RECORDS FOR PROCESSING =
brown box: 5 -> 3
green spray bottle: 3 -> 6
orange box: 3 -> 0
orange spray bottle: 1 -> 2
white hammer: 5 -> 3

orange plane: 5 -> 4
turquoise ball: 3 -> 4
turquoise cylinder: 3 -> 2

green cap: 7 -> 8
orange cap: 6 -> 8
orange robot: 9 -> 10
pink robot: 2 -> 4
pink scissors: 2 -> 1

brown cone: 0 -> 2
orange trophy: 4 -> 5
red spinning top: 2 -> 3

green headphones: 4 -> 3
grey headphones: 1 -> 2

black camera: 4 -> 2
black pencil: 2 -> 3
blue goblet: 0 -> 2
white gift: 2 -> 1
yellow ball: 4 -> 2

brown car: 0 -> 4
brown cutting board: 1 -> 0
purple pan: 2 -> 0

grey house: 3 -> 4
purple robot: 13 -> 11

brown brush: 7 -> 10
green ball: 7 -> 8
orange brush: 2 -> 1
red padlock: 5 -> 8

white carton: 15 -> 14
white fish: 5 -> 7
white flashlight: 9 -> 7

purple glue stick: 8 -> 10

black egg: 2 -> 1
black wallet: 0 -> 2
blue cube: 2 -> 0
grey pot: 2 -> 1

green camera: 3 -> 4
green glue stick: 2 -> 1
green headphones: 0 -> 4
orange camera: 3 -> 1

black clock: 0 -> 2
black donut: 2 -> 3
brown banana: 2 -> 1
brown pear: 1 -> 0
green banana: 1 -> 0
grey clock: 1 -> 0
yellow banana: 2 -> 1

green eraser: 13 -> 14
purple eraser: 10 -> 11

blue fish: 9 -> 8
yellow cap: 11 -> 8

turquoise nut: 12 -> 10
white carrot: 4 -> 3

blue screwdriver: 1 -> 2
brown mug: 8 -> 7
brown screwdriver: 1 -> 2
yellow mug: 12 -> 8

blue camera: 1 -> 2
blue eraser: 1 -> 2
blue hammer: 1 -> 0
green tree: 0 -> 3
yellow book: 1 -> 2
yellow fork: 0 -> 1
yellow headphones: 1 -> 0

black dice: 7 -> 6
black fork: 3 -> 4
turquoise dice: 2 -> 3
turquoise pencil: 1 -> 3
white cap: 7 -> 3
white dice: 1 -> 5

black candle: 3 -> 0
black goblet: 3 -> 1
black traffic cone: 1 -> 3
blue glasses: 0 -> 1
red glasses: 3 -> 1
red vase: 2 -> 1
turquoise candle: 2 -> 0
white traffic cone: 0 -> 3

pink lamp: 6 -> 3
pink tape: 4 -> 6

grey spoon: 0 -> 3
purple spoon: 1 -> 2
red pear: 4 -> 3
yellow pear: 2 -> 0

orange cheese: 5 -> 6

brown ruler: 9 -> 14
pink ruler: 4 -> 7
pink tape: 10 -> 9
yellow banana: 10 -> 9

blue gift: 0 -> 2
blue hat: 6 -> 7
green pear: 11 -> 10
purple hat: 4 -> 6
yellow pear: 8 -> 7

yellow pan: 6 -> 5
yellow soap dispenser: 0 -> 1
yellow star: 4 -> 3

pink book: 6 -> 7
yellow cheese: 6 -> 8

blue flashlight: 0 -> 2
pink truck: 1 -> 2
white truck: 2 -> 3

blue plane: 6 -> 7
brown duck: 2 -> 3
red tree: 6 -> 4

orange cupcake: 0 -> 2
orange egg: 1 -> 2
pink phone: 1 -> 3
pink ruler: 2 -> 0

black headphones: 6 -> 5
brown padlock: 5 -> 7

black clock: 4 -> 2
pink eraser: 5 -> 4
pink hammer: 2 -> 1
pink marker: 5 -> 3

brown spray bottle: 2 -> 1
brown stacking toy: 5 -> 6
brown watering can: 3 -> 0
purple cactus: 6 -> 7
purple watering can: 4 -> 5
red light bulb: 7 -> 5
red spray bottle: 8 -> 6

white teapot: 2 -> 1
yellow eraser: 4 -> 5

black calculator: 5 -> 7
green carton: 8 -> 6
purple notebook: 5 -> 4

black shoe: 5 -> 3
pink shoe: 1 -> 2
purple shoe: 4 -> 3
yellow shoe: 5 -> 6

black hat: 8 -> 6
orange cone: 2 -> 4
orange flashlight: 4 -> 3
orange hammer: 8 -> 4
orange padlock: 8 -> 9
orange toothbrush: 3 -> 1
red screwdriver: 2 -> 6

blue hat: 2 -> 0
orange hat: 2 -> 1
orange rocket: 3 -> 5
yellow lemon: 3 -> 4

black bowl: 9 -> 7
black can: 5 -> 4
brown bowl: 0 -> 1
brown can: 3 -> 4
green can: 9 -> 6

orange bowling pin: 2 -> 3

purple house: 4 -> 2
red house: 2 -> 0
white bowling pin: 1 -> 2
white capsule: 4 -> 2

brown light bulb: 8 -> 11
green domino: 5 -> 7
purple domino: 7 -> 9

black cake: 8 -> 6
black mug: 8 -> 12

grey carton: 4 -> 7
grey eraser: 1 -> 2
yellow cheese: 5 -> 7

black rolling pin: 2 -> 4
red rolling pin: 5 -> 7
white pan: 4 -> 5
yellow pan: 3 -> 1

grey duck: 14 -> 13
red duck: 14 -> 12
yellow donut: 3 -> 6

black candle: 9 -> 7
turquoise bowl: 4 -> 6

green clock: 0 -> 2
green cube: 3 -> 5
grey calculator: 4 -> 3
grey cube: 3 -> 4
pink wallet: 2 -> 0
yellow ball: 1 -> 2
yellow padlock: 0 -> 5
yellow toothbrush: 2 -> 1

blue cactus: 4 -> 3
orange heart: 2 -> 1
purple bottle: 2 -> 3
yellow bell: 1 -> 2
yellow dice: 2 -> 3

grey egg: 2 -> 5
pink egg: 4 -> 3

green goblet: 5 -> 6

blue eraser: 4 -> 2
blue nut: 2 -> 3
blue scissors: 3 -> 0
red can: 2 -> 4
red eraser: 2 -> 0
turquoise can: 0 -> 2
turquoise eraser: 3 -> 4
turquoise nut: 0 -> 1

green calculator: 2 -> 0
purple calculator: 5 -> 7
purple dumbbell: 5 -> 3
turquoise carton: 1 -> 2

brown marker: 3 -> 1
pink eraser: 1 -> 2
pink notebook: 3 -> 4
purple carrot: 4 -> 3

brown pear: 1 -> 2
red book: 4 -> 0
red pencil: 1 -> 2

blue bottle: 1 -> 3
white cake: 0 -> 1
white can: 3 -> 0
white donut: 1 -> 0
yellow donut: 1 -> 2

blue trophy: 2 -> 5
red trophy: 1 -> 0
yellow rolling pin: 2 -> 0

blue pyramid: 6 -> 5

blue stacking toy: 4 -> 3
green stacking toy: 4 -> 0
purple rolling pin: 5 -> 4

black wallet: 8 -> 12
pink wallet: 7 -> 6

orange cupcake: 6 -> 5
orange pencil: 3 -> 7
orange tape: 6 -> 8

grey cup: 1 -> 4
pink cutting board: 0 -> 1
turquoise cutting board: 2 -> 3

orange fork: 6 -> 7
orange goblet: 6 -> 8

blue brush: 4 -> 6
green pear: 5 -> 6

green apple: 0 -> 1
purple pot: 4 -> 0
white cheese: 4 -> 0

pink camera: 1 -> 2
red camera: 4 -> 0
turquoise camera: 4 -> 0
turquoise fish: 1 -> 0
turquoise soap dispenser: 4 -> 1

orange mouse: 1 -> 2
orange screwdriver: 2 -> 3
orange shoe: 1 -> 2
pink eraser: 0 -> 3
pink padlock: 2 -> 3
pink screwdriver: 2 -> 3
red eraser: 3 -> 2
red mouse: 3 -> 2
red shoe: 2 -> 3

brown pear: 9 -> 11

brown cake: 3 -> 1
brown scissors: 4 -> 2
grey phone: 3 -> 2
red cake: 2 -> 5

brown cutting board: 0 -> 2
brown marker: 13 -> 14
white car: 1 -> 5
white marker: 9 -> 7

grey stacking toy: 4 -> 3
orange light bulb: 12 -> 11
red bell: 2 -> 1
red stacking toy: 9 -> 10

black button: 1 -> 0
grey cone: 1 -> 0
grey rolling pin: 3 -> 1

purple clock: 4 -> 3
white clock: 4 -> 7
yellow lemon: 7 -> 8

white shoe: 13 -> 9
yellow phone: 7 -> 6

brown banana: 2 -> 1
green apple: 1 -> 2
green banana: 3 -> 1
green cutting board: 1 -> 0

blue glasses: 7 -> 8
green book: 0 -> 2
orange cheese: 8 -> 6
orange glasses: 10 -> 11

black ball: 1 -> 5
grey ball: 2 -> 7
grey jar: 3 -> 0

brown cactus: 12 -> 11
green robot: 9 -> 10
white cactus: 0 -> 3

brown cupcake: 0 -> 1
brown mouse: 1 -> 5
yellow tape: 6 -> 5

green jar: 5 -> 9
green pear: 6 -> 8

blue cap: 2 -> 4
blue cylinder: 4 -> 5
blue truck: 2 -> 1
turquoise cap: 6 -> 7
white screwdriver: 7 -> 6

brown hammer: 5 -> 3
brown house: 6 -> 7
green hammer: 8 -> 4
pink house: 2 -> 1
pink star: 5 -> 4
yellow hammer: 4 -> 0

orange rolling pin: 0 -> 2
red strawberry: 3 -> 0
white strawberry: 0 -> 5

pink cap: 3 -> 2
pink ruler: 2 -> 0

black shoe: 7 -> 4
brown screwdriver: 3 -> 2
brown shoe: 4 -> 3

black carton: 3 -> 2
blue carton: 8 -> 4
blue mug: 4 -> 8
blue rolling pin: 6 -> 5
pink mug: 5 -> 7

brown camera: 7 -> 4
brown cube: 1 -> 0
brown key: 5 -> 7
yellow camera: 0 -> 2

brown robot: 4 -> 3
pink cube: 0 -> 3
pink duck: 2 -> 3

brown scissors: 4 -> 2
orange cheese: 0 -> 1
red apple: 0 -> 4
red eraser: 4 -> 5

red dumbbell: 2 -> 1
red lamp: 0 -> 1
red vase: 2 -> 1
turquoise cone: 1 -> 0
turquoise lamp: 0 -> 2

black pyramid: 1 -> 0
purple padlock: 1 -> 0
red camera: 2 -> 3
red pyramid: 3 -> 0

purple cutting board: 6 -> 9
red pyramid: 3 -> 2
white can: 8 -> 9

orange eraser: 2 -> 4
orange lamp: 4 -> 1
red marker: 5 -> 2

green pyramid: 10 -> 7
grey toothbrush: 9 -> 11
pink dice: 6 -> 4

WHAT TO DO = Copy the stretch of the records above that runs from the line with "black carton: 3 -> 2" through the line with "red marker: 5 -> 2". Both end lines belong in the copy, and nothing else does.

RESPONSE FOR THIS EXERCISE =
black carton: 3 -> 2
blue carton: 8 -> 4
blue mug: 4 -> 8
blue rolling pin: 6 -> 5
pink mug: 5 -> 7

brown camera: 7 -> 4
brown cube: 1 -> 0
brown key: 5 -> 7
yellow camera: 0 -> 2

brown robot: 4 -> 3
pink cube: 0 -> 3
pink duck: 2 -> 3

brown scissors: 4 -> 2
orange cheese: 0 -> 1
red apple: 0 -> 4
red eraser: 4 -> 5

red dumbbell: 2 -> 1
red lamp: 0 -> 1
red vase: 2 -> 1
turquoise cone: 1 -> 0
turquoise lamp: 0 -> 2

black pyramid: 1 -> 0
purple padlock: 1 -> 0
red camera: 2 -> 3
red pyramid: 3 -> 0

purple cutting board: 6 -> 9
red pyramid: 3 -> 2
white can: 8 -> 9

orange eraser: 2 -> 4
orange lamp: 4 -> 1
red marker: 5 -> 2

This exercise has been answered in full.